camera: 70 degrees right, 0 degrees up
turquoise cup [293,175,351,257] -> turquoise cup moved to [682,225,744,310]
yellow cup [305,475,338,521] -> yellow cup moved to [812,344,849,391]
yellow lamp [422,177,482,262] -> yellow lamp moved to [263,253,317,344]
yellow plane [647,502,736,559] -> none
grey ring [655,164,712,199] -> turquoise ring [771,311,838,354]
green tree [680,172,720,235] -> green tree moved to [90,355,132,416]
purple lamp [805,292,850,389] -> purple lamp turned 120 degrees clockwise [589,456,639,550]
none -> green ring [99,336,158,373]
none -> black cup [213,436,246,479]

++++++++++

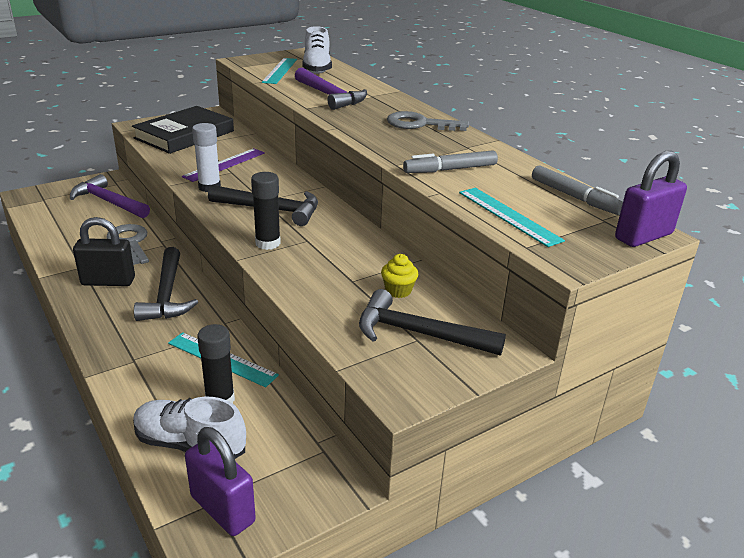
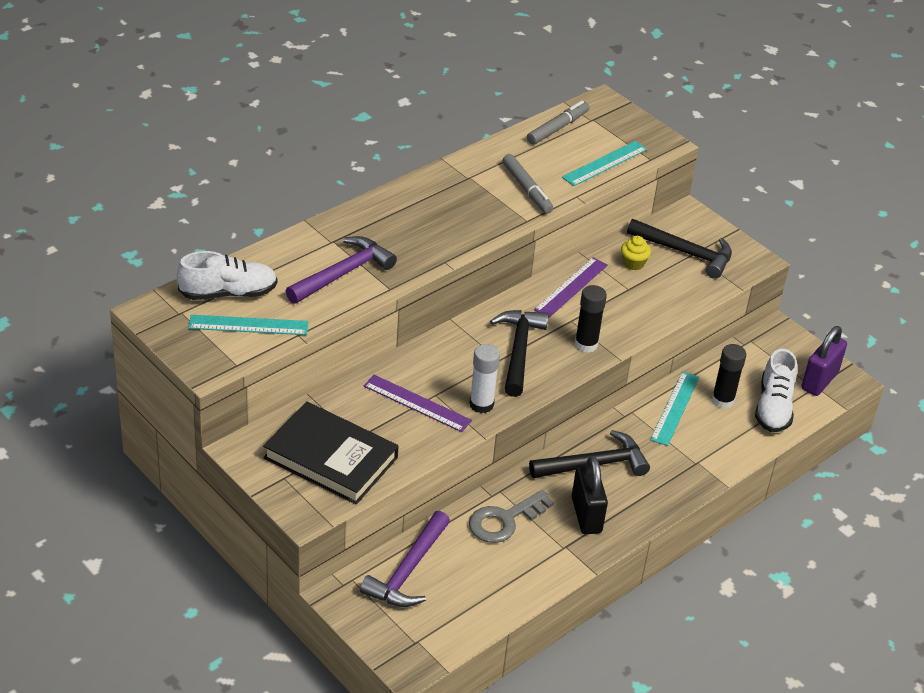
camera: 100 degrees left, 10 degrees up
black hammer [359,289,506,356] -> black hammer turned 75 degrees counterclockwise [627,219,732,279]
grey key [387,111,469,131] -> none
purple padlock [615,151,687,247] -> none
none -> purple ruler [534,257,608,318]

++++++++++

Task statement
Extract from the records above the lines from the one containing "black hammer [359,289,506,356]" to the one containing "none -> purple ruler [534,257,608,318]", both lines included, exactly as they appear and with nothing else.

Solution for this task
black hammer [359,289,506,356] -> black hammer turned 75 degrees counterclockwise [627,219,732,279]
grey key [387,111,469,131] -> none
purple padlock [615,151,687,247] -> none
none -> purple ruler [534,257,608,318]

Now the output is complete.